For the data below, transcribe the part that opens with the line containing "cyan line: (159, 838) -> (173, 549), moved" and closes with the line containing "black hexagon: (63, 326)", exactly and with no pictures.

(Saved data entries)
□ □ □
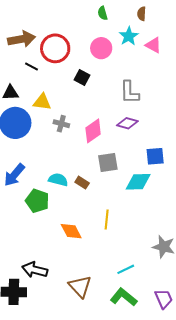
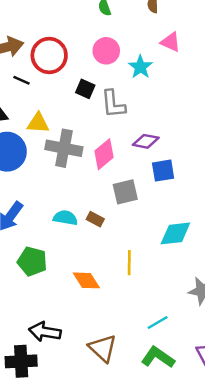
cyan star: (129, 36) -> (140, 67), moved
gray L-shape: (130, 92) -> (113, 104), moved
gray cross: (61, 124) -> (64, 148), size x1.8
blue square: (155, 156) -> (163, 171), moved
cyan diamond: (138, 182) -> (175, 233), moved
green pentagon: (37, 201) -> (32, 261), moved

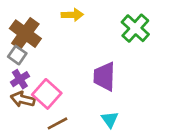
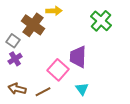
brown cross: (25, 34) -> (33, 25), moved
pink square: (47, 94) -> (58, 70), moved
brown arrow: (23, 99) -> (17, 89), moved

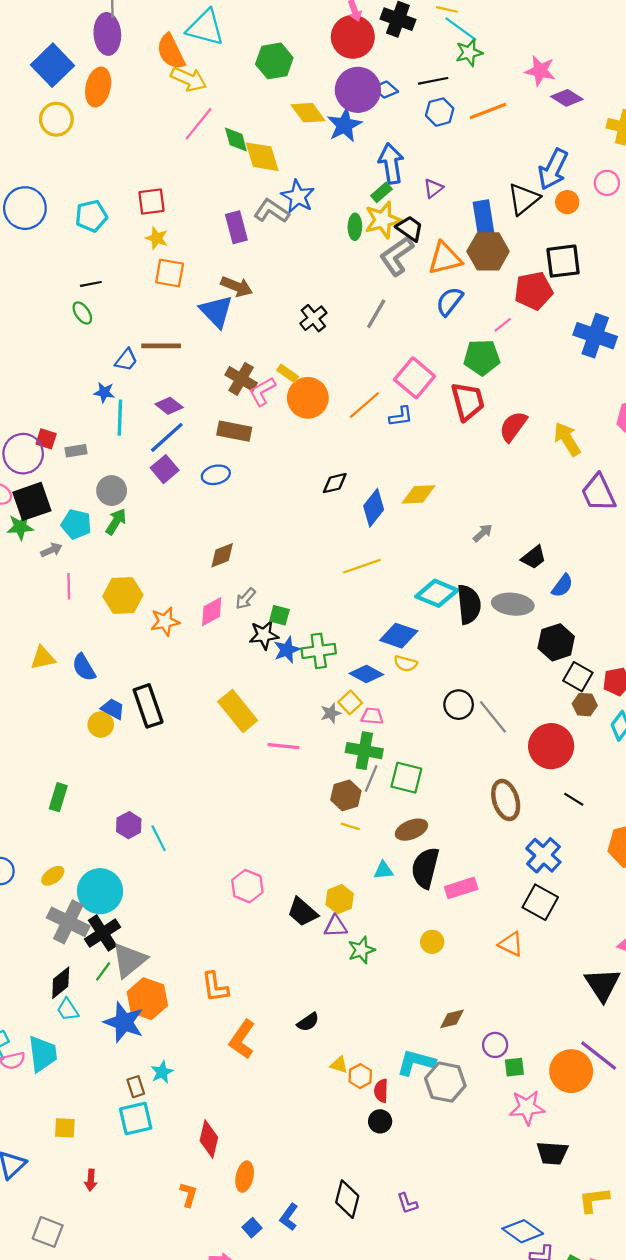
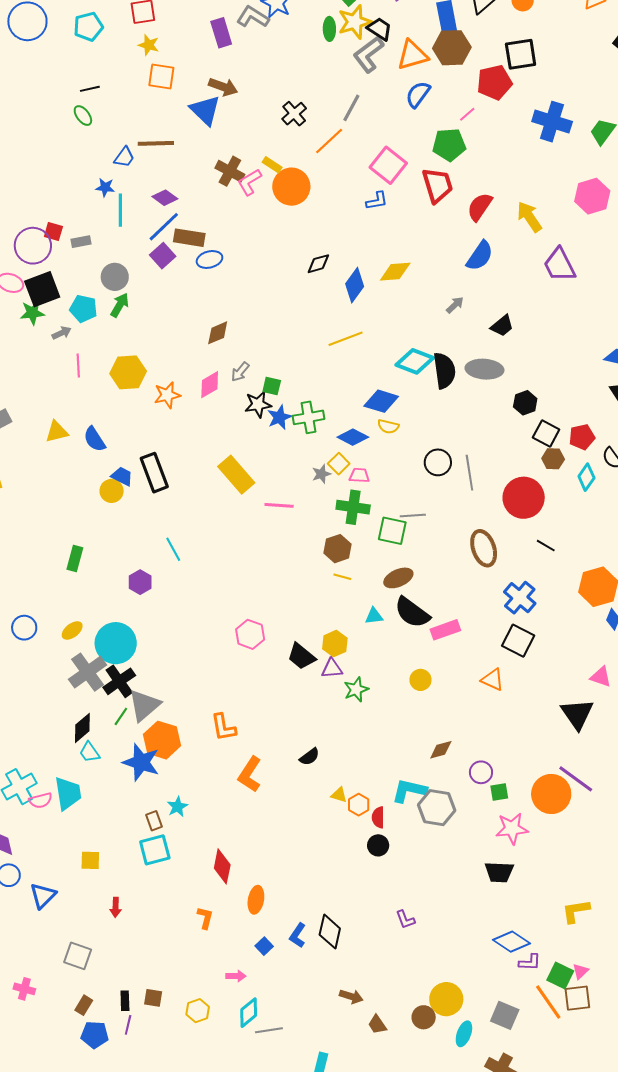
orange line: (364, 405) -> (329, 141), moved
brown rectangle: (234, 431) -> (189, 238), moved
blue semicircle: (562, 586) -> (480, 256), moved, size x1.4
black hexagon: (556, 642) -> (525, 403), size x0.7
gray line: (493, 717) -> (469, 473), turned 32
gray line: (371, 779) -> (413, 515), moved, turned 65
cyan line: (159, 838) -> (173, 549), moved
black semicircle: (425, 868) -> (412, 613), turned -66
gray cross: (68, 922) -> (88, 672), turned 30
black trapezoid: (552, 1153) -> (499, 872), moved
black diamond: (347, 1199) -> (330, 932), moved

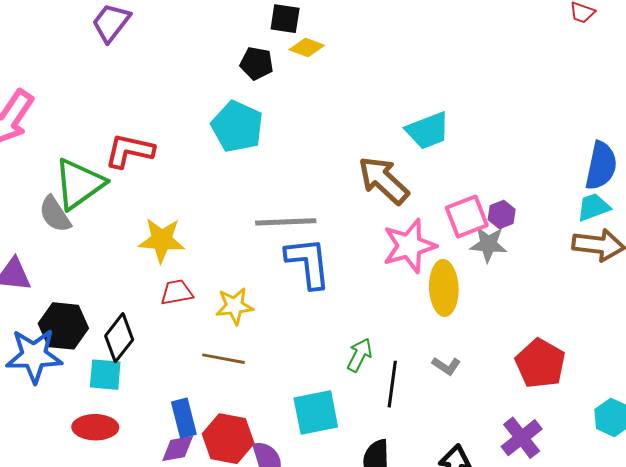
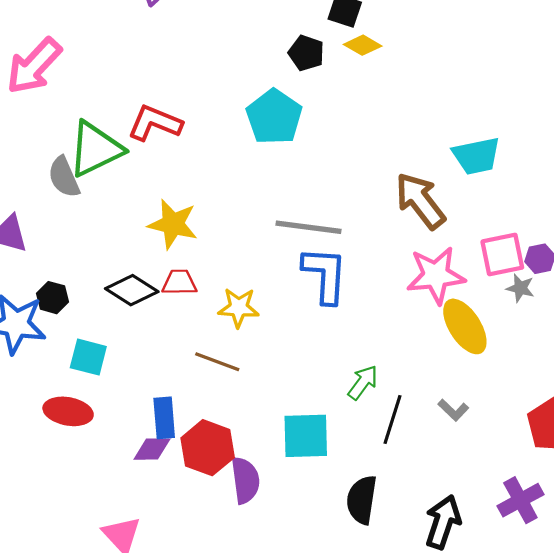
gray star: (488, 244) -> (520, 288), size x0.7
yellow ellipse: (444, 288) -> (465, 326), turned -40
black hexagon: (63, 326) -> (53, 298), size x0.6
black diamond: (119, 338) -> (132, 290), moved, turned 75

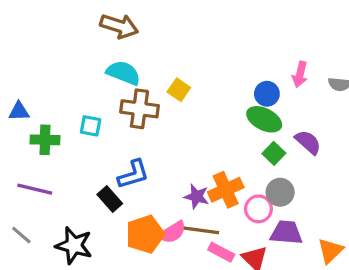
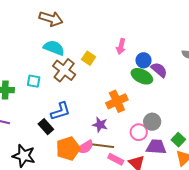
pink arrow: (300, 74) -> (121, 46), moved
brown cross: (139, 109) -> (64, 70), turned 30
purple semicircle: (308, 142) -> (159, 70), moved
green square: (274, 153) -> (178, 140), moved
orange cross: (226, 190) -> (117, 101), moved

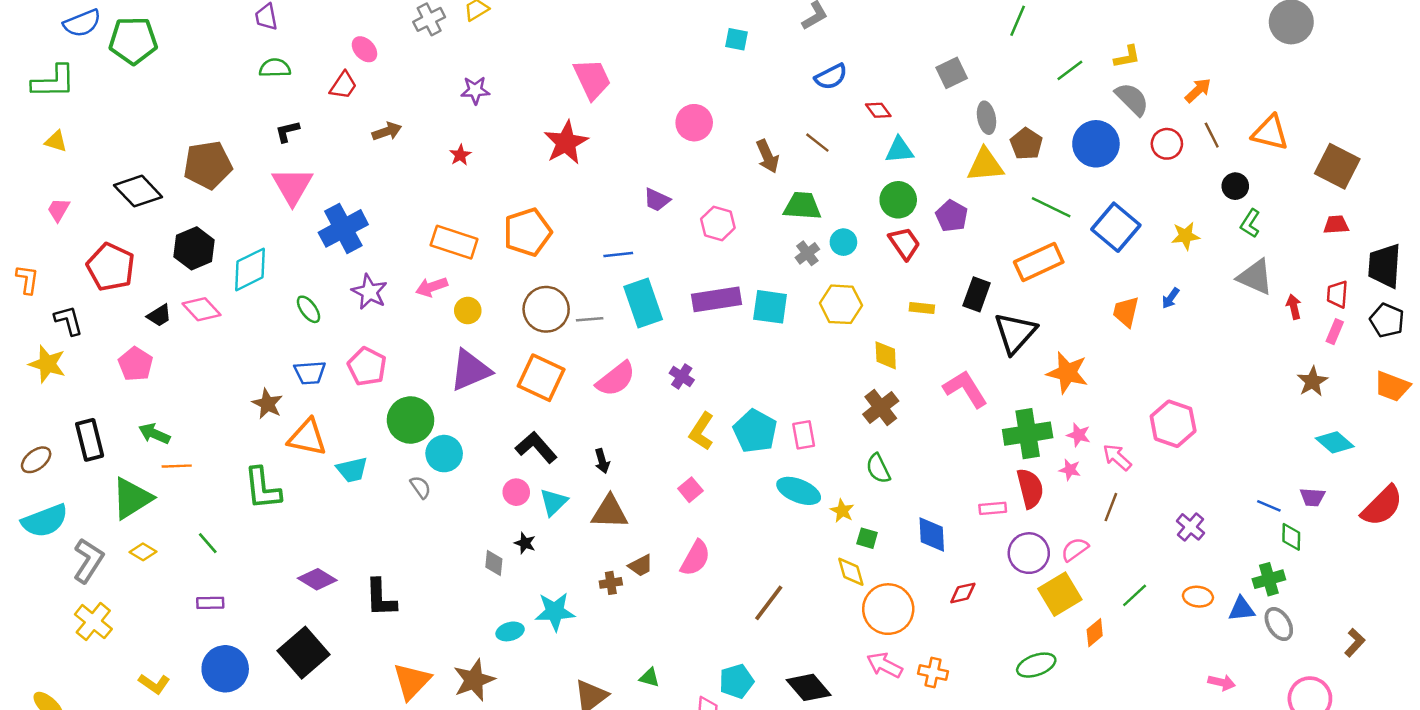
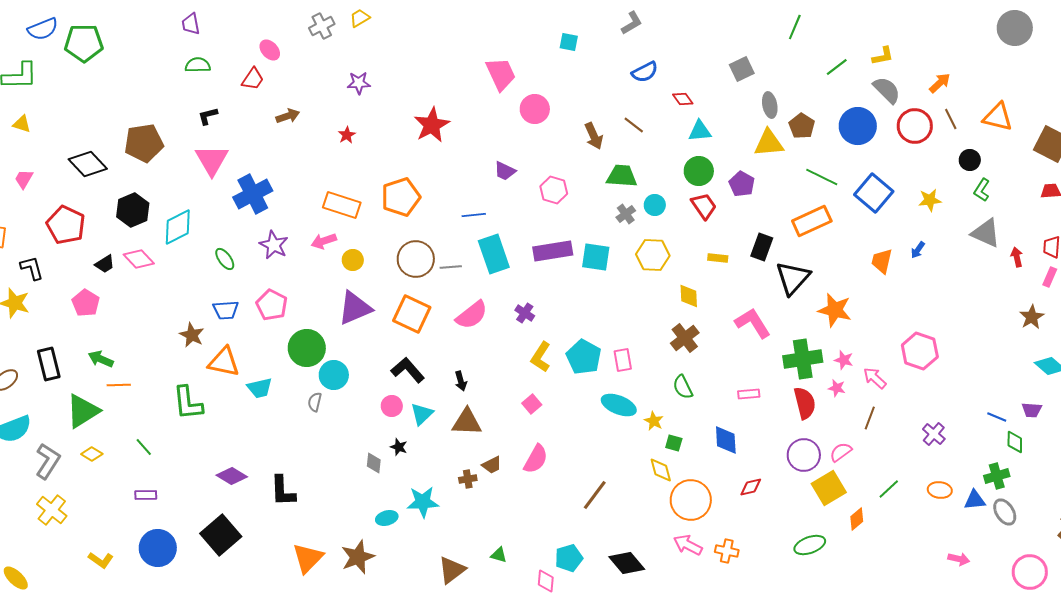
pink trapezoid: (592, 79) -> (501, 74), moved
red circle: (1167, 144) -> (915, 126), size x1.4
gray semicircle: (420, 487) -> (315, 402), turned -132
pink rectangle: (993, 508) -> (749, 394), moved

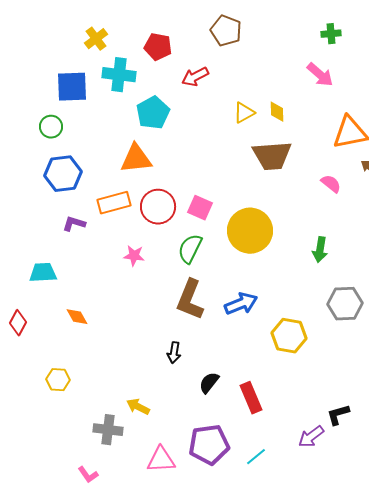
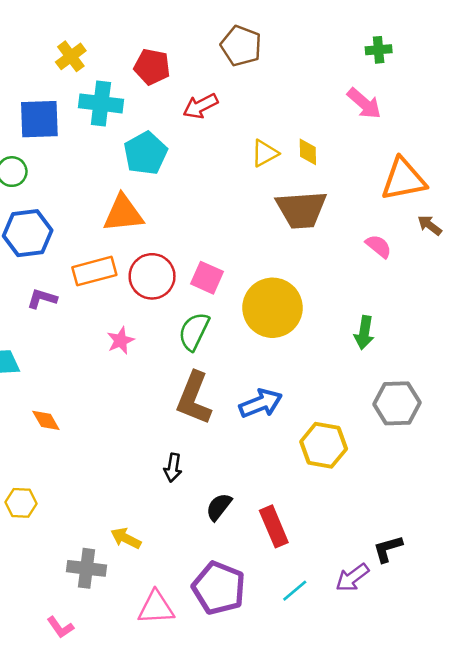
pink star: (134, 256) -> (121, 340), turned -30
purple pentagon: (209, 445) -> (219, 588), turned 30
cyan line: (256, 457) -> (295, 591), moved

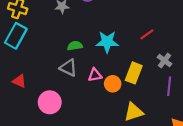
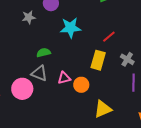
cyan star: (107, 42) -> (70, 28), moved
yellow rectangle: (134, 73) -> (98, 60), moved
pink circle: (50, 102) -> (22, 89), moved

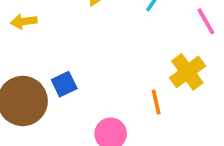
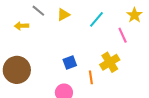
blue square: (64, 84) -> (70, 63), moved

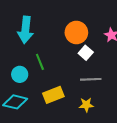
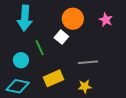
white square: (86, 53) -> (61, 37), moved

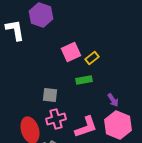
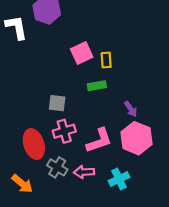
yellow rectangle: (92, 58) -> (106, 60), turned -56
□ □ □
__Task solution__:
cyan line: (159, 838) -> (173, 549), moved
black semicircle: (425, 868) -> (412, 613), turned -66
gray cross: (68, 922) -> (88, 672), turned 30
black trapezoid: (552, 1153) -> (499, 872), moved
black diamond: (347, 1199) -> (330, 932), moved

gray star: (488, 244) -> (520, 288), size x0.7
yellow ellipse: (444, 288) -> (465, 326), turned -40
black hexagon: (63, 326) -> (53, 298), size x0.6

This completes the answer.